[Supplied information Boundary: Start]

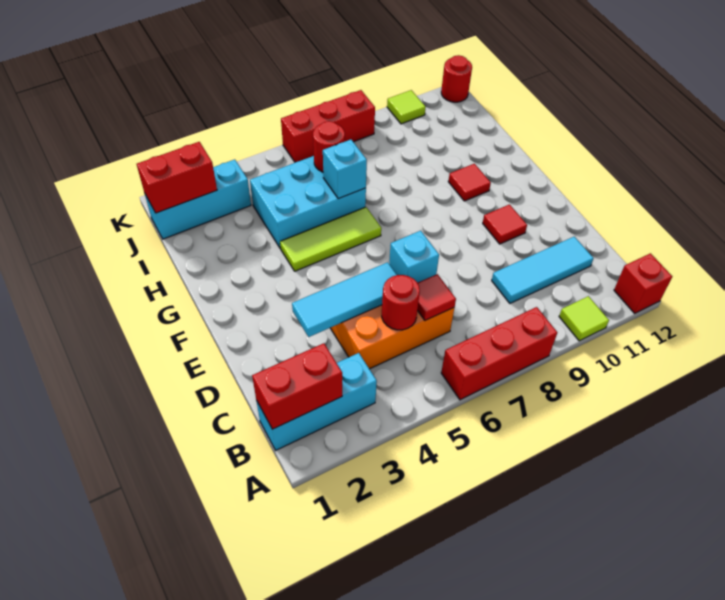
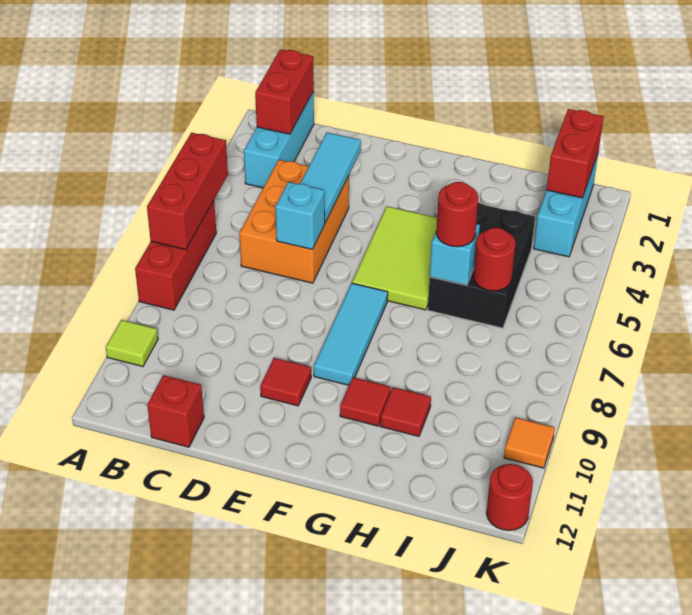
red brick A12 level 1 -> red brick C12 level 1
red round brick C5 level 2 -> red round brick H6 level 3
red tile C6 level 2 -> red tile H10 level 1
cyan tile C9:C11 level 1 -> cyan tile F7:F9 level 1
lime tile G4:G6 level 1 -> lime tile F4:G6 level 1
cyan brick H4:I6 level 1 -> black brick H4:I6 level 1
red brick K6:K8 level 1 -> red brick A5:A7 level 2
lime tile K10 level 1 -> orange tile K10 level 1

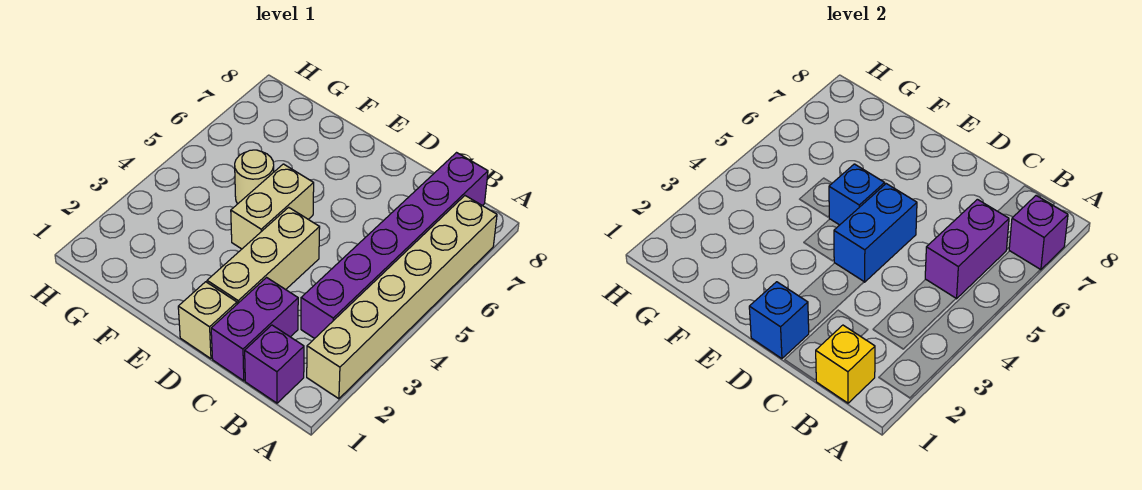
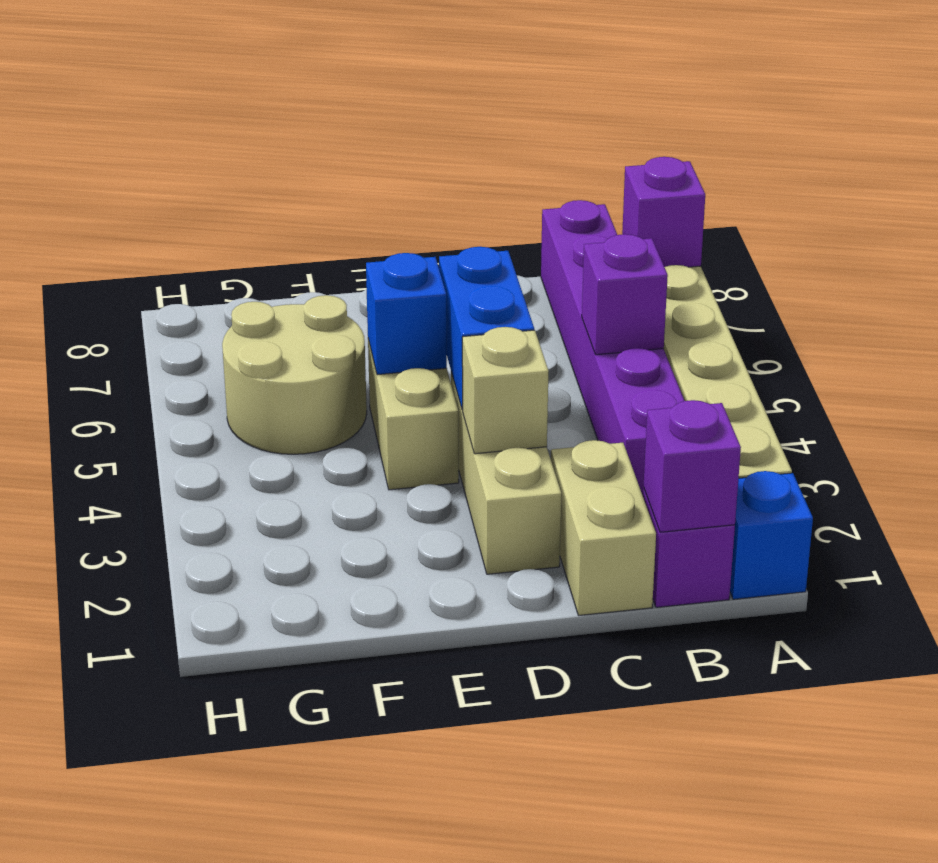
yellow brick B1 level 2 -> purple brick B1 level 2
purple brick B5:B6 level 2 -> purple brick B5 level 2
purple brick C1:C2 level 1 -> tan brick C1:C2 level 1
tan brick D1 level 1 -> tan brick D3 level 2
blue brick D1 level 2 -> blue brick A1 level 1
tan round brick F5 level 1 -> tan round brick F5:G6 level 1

[Supplied information Boundary: End]
[Supplied information Boundary: Start]

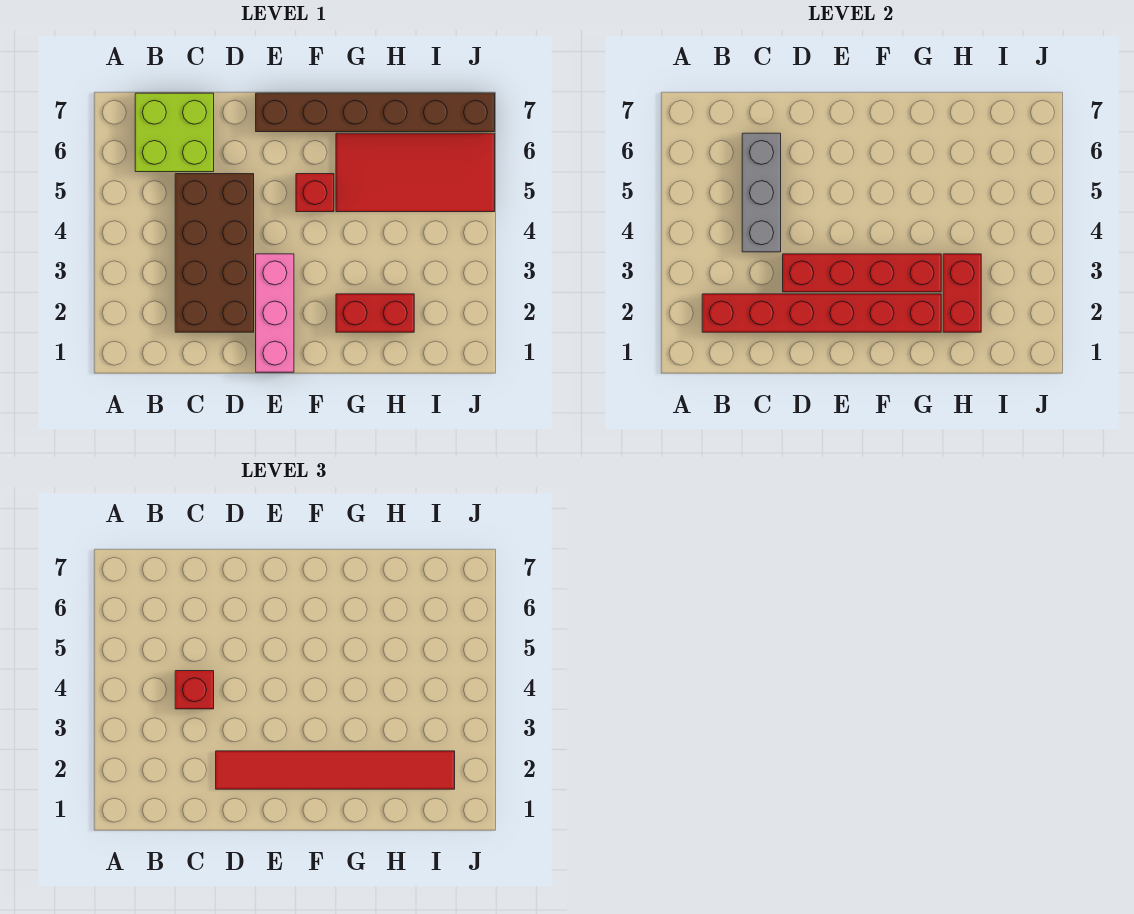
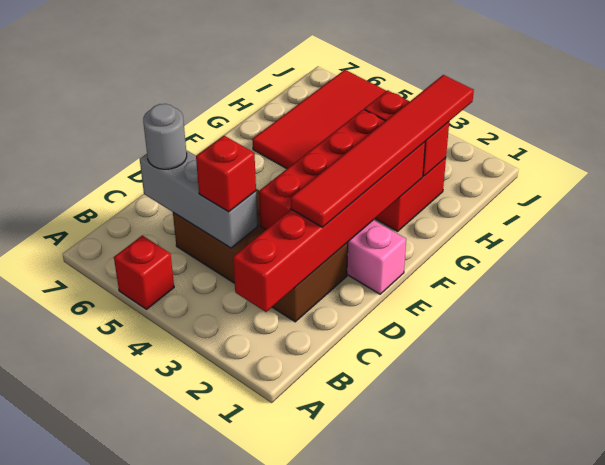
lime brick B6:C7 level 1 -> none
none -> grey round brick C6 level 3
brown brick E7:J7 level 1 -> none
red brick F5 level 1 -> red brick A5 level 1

[Supplied information Boundary: End]
[Supplied information Boundary: Start]

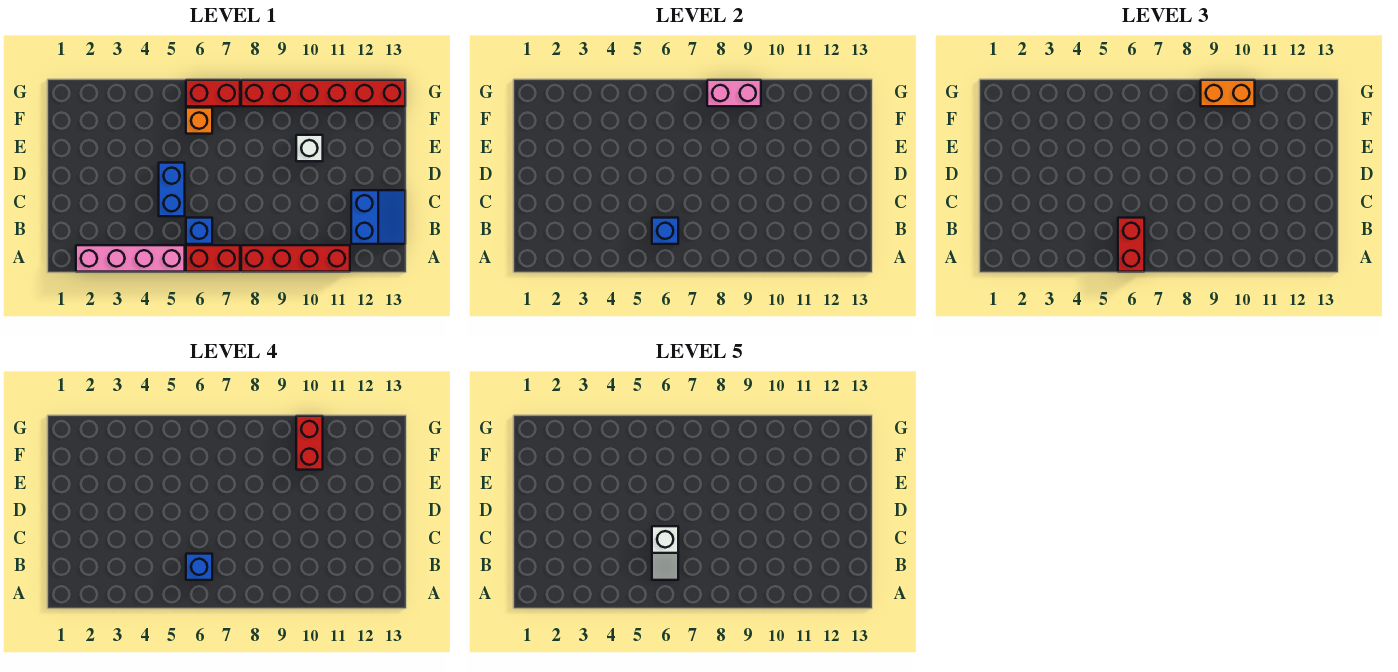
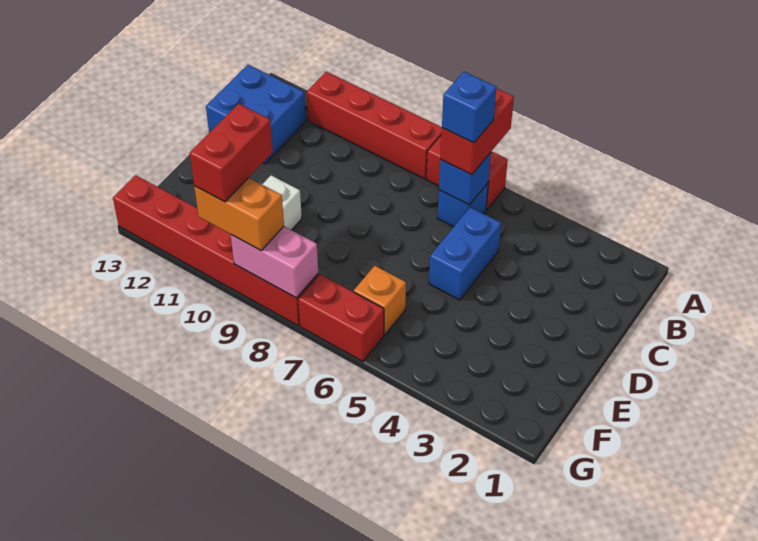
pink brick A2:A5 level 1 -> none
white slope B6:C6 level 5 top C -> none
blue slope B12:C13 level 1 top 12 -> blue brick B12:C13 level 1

[Supplied information Boundary: End]

* Your objective
Between and including the line above that contains "red brick A12" and the line that contains "tan round brick F5 level", restate every line word for word. Pictures stay out.

* Written solution
red brick A12 level 1 -> red brick C12 level 1
red round brick C5 level 2 -> red round brick H6 level 3
red tile C6 level 2 -> red tile H10 level 1
cyan tile C9:C11 level 1 -> cyan tile F7:F9 level 1
lime tile G4:G6 level 1 -> lime tile F4:G6 level 1
cyan brick H4:I6 level 1 -> black brick H4:I6 level 1
red brick K6:K8 level 1 -> red brick A5:A7 level 2
lime tile K10 level 1 -> orange tile K10 level 1

yellow brick B1 level 2 -> purple brick B1 level 2
purple brick B5:B6 level 2 -> purple brick B5 level 2
purple brick C1:C2 level 1 -> tan brick C1:C2 level 1
tan brick D1 level 1 -> tan brick D3 level 2
blue brick D1 level 2 -> blue brick A1 level 1
tan round brick F5 level 1 -> tan round brick F5:G6 level 1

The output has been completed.